• **Work item**: Your task is to copy every line of the entries that holds the word "brown".

• **Data for analysis**:
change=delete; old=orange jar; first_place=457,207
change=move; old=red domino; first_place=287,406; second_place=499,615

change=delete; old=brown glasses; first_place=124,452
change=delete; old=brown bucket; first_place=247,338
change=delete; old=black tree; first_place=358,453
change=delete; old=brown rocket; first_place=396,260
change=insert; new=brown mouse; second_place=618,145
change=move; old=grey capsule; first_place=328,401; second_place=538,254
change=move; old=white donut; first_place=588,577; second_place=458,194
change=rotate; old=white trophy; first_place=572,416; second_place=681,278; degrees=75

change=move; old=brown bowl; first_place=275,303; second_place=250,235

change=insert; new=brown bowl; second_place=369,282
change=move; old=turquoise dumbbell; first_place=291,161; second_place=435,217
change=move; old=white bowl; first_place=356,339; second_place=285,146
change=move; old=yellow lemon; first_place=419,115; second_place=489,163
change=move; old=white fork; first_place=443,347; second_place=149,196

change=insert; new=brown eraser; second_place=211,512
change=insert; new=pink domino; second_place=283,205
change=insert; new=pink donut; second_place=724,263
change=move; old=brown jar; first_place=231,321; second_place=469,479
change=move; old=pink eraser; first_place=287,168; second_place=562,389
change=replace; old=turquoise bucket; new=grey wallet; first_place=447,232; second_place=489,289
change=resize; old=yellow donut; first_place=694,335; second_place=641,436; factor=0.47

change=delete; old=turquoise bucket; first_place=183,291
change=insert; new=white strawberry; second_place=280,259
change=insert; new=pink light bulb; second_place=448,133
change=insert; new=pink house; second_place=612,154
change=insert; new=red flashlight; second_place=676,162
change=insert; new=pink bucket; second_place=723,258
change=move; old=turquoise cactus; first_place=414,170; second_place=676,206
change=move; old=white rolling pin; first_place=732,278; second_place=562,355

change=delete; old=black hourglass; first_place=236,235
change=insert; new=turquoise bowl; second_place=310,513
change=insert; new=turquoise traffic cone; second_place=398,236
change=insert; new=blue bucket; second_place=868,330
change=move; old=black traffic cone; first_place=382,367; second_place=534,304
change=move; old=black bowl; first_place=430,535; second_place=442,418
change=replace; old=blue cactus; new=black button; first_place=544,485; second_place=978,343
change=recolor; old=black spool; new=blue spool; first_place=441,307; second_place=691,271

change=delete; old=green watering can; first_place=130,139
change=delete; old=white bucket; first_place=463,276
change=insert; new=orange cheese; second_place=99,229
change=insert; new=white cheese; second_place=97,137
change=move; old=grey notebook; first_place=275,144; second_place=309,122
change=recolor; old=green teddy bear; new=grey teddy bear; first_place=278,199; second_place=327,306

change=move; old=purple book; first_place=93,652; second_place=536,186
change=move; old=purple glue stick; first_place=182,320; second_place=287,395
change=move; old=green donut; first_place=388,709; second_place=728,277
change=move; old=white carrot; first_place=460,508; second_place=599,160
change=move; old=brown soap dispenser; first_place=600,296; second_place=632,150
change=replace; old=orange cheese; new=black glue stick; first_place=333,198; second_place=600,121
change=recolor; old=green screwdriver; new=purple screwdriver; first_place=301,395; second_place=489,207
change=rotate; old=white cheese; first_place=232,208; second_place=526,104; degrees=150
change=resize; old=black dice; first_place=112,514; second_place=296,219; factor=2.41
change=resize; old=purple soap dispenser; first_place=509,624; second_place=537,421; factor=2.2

• **Response**:
change=delete; old=brown glasses; first_place=124,452
change=delete; old=brown bucket; first_place=247,338
change=delete; old=brown rocket; first_place=396,260
change=insert; new=brown mouse; second_place=618,145
change=move; old=brown bowl; first_place=275,303; second_place=250,235
change=insert; new=brown bowl; second_place=369,282
change=insert; new=brown eraser; second_place=211,512
change=move; old=brown jar; first_place=231,321; second_place=469,479
change=move; old=brown soap dispenser; first_place=600,296; second_place=632,150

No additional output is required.